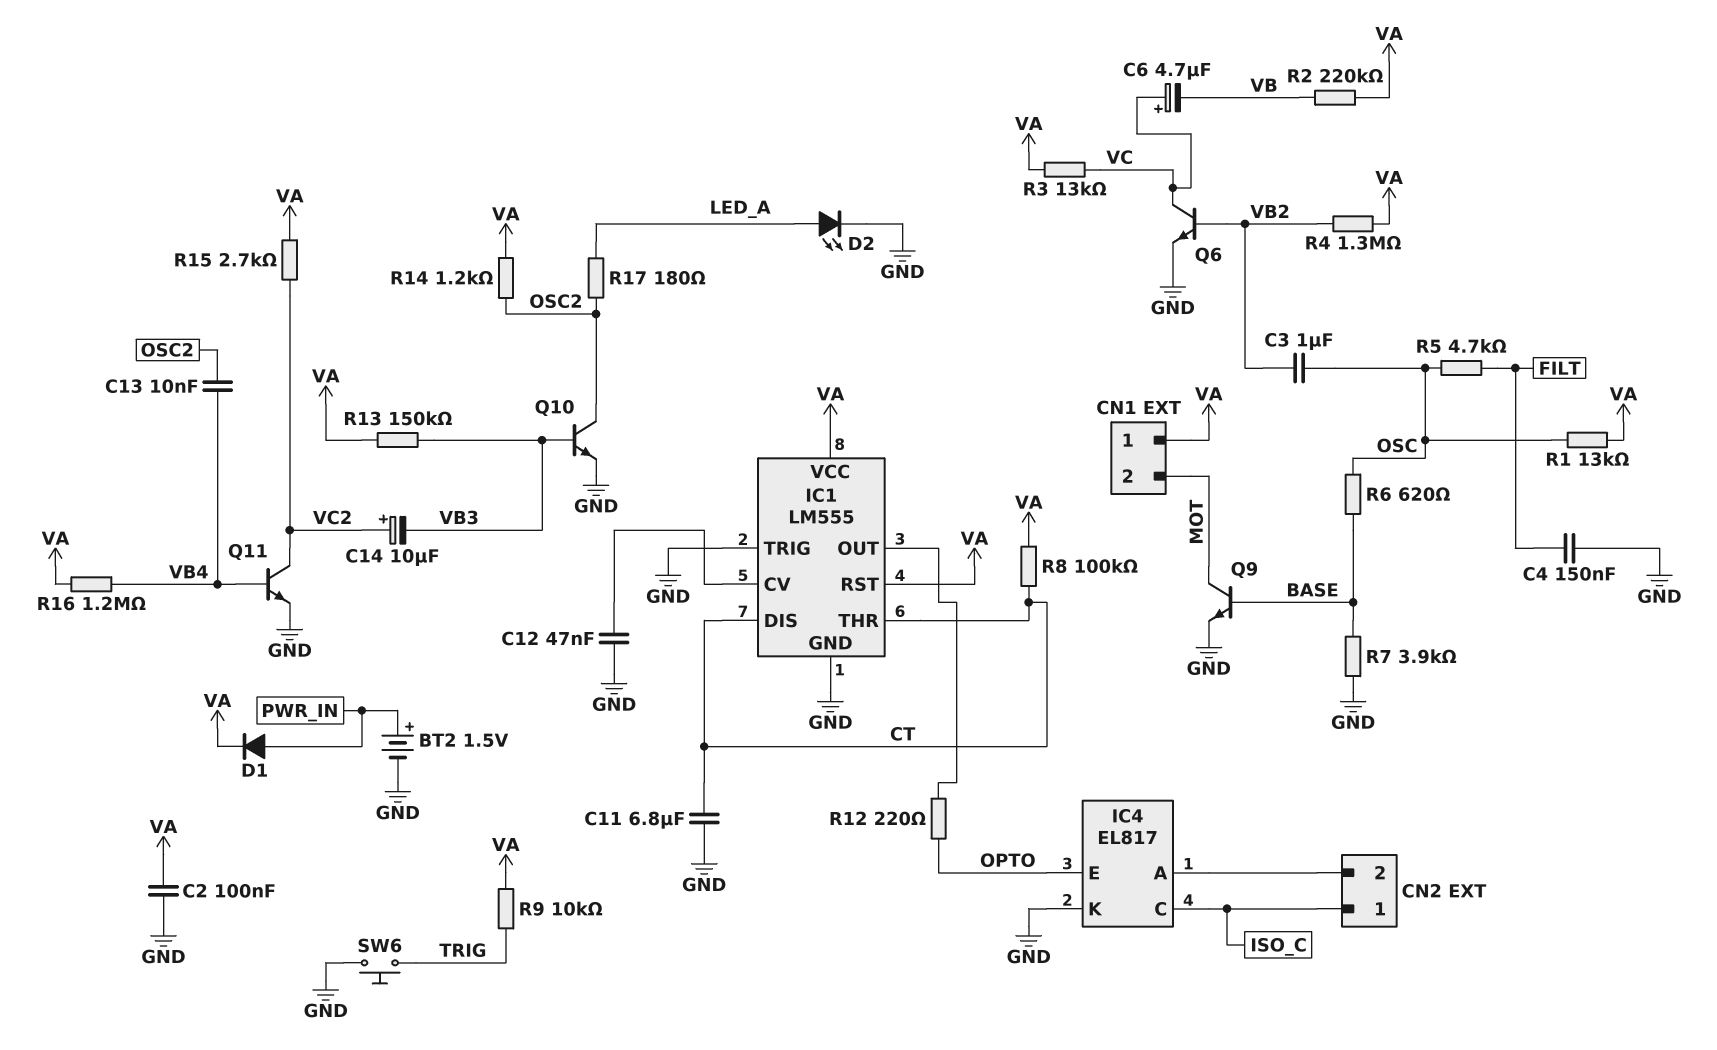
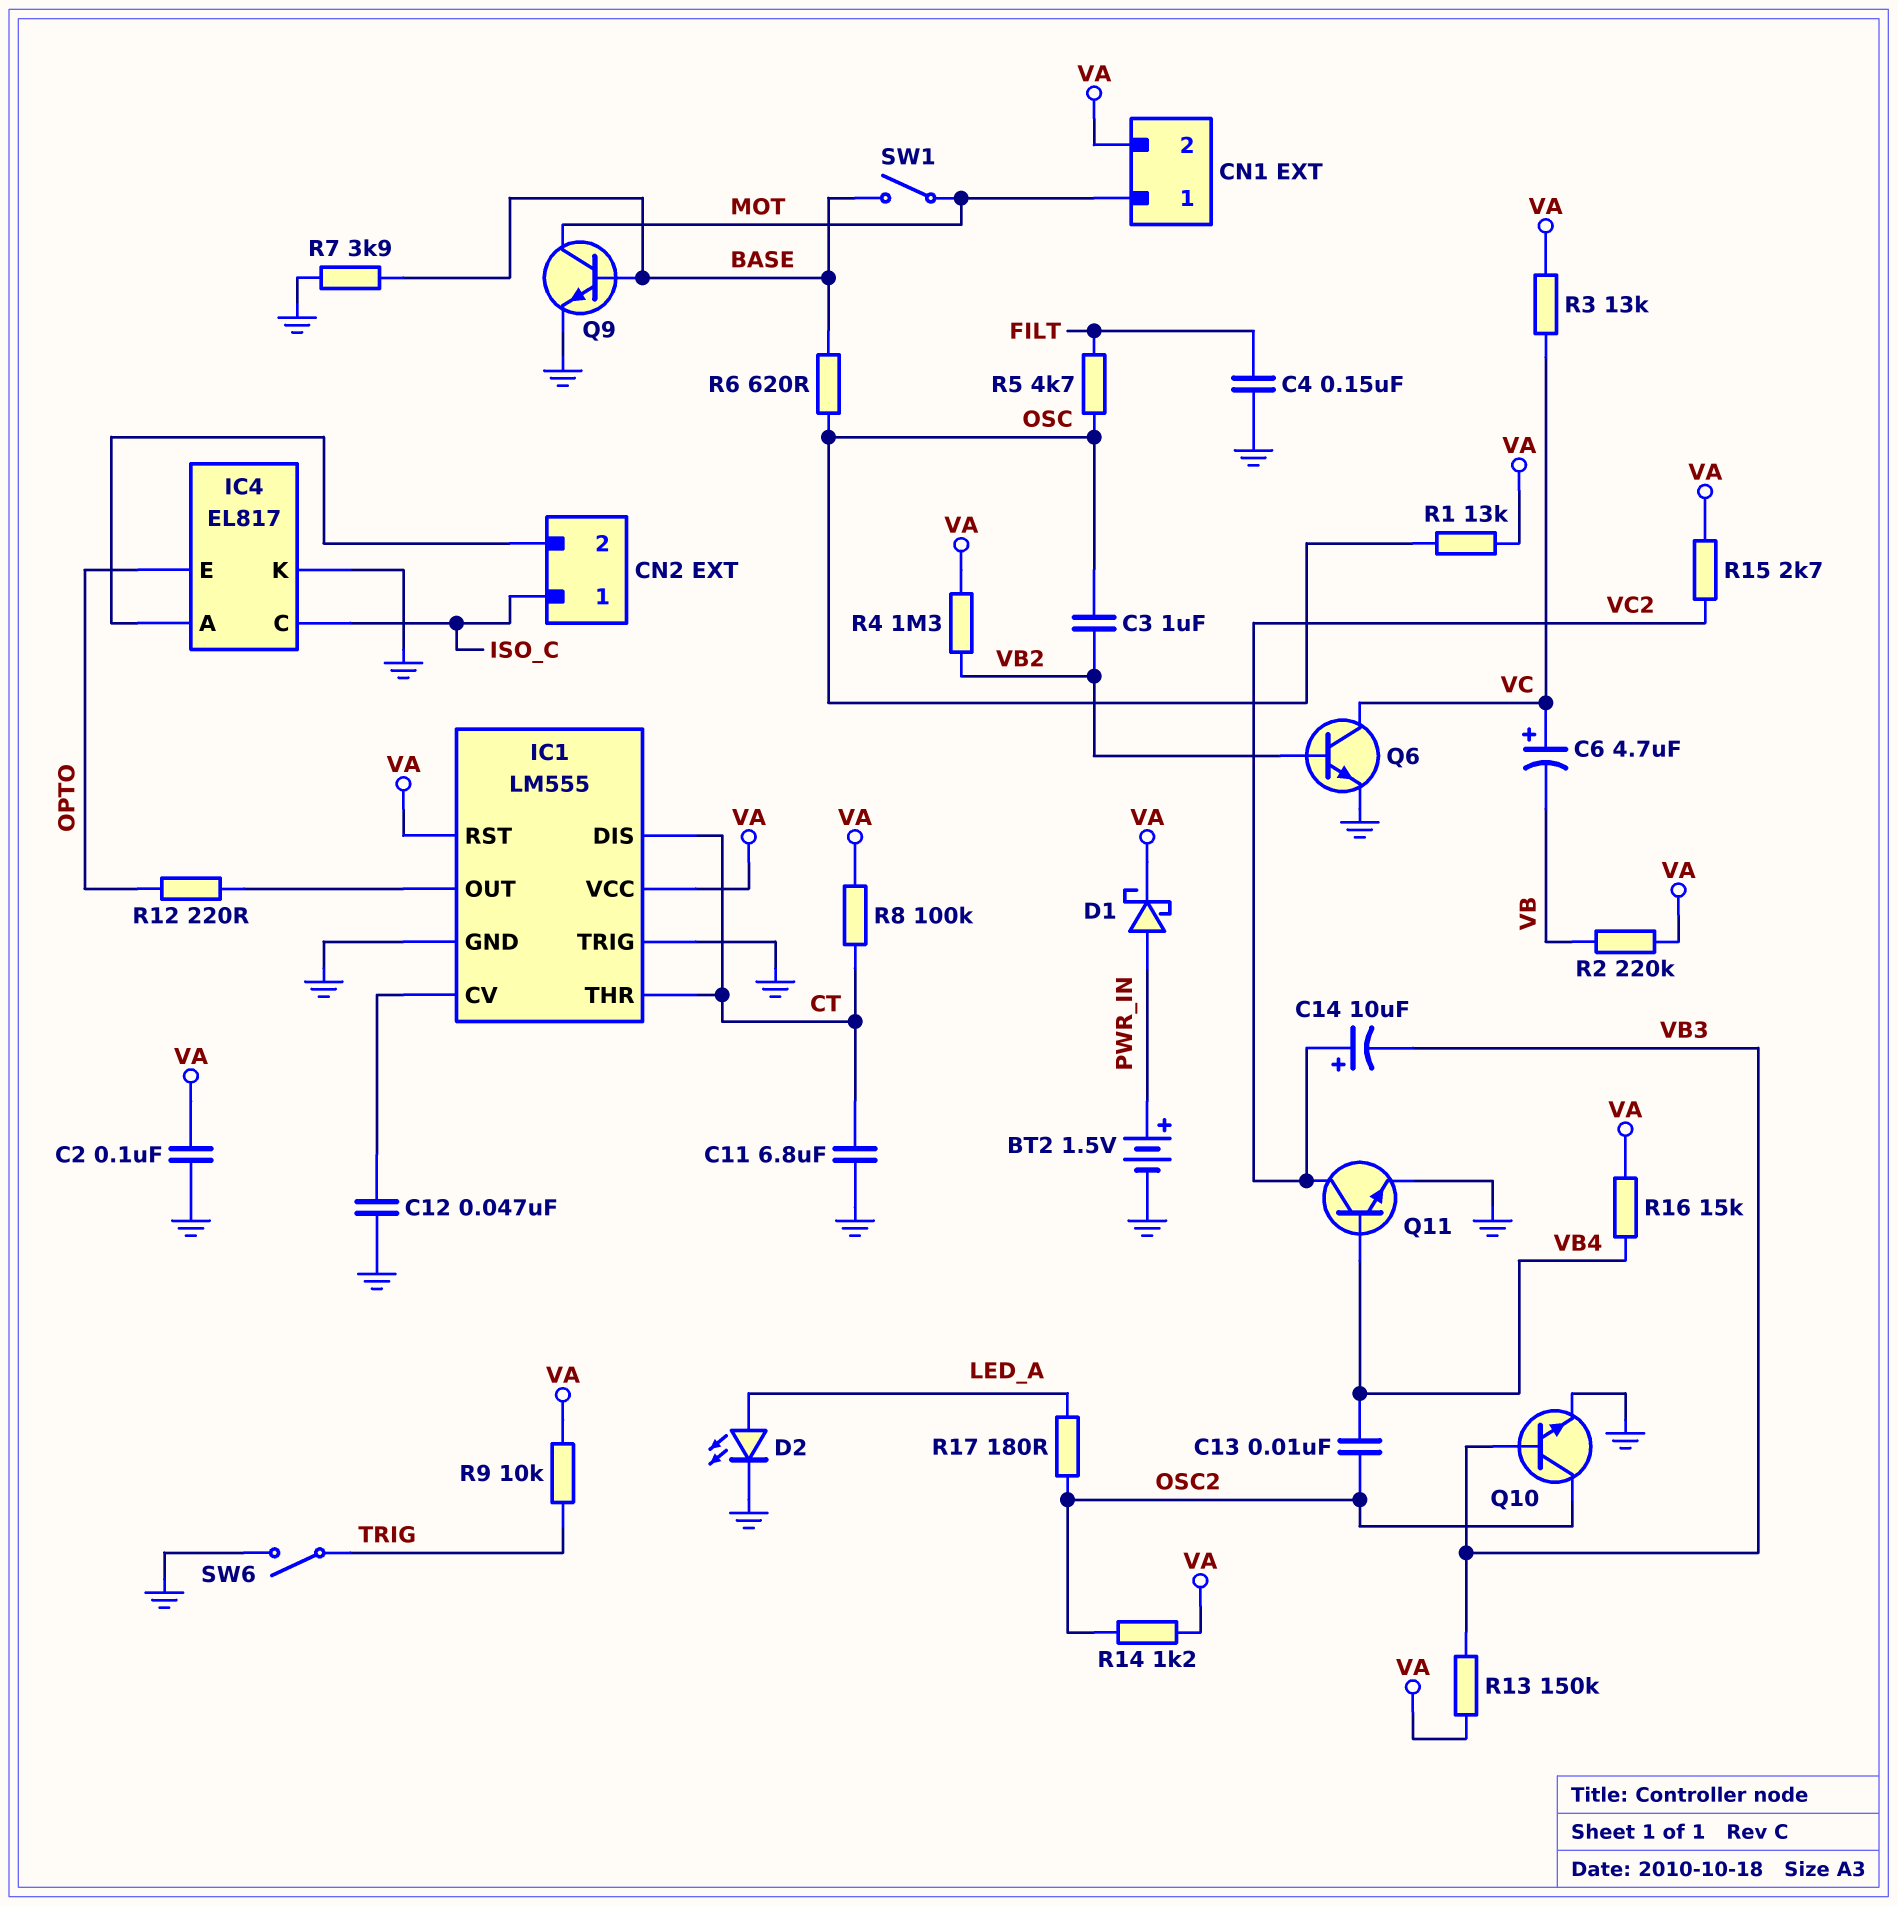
CN1 pin 1: VA -> MOT
CN1 pin 2: MOT -> VA
D1: diode (A PWR_IN, K VA) -> schottky (A PWR_IN, K VA)
R16: 1.2M (VA, VB4) -> 15k (VA, VB4)
SW1: none -> switch (BASE, MOT)
SW6: button (GND, TRIG) -> switch (GND, TRIG)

————

WORK REQUEST - Only a number should be returned: the count of lines above that include "switch".

ANSWER TO THE PROBLEM - 2